*Colored object listings*
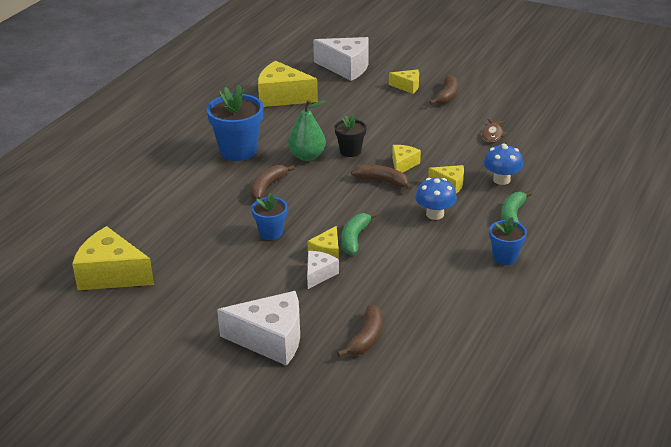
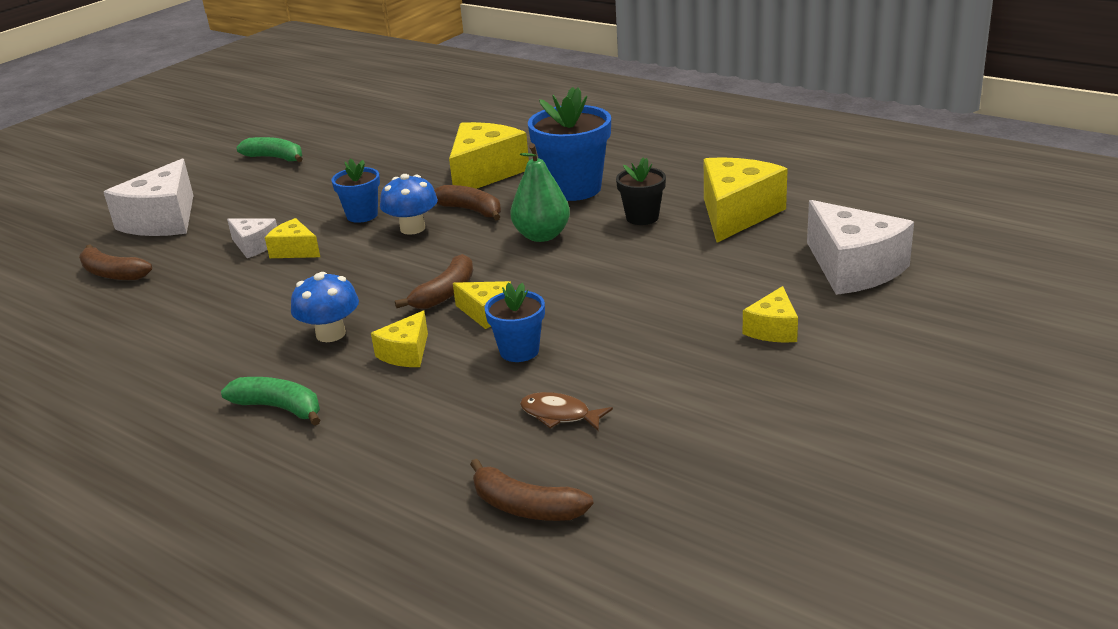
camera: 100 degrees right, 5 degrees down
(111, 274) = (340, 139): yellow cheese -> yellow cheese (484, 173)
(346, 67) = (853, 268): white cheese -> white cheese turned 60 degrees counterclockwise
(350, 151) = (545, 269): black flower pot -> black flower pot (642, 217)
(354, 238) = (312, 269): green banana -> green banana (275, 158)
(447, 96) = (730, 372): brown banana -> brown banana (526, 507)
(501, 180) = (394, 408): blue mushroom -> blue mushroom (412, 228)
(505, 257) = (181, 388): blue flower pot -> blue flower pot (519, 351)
==
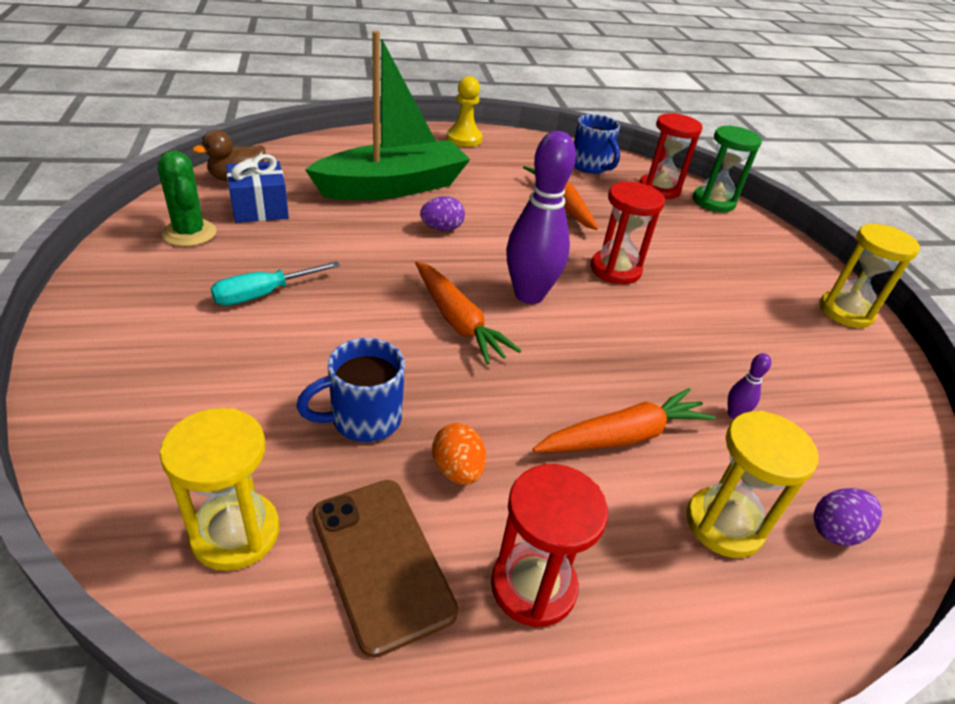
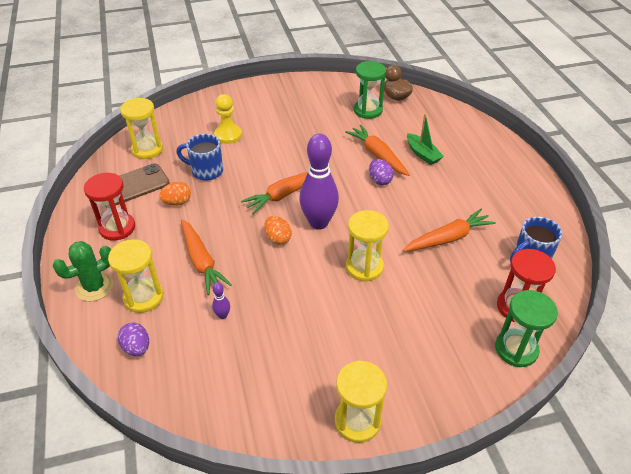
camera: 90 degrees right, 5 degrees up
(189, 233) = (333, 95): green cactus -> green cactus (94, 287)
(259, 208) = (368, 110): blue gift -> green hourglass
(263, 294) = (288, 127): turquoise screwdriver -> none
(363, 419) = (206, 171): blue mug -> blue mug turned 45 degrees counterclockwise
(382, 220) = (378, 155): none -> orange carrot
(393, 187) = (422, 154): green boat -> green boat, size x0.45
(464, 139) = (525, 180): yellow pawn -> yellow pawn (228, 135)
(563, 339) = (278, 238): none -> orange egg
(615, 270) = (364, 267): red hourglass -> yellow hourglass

*Exercise details*
Print the lines above from the one with "(501, 180) = (394, 408): blue" through the one with "(505, 257) = (181, 388): blue", both included, exactly as written and nothing more.

*Solved exercise*
(501, 180) = (394, 408): blue mushroom -> blue mushroom (412, 228)
(505, 257) = (181, 388): blue flower pot -> blue flower pot (519, 351)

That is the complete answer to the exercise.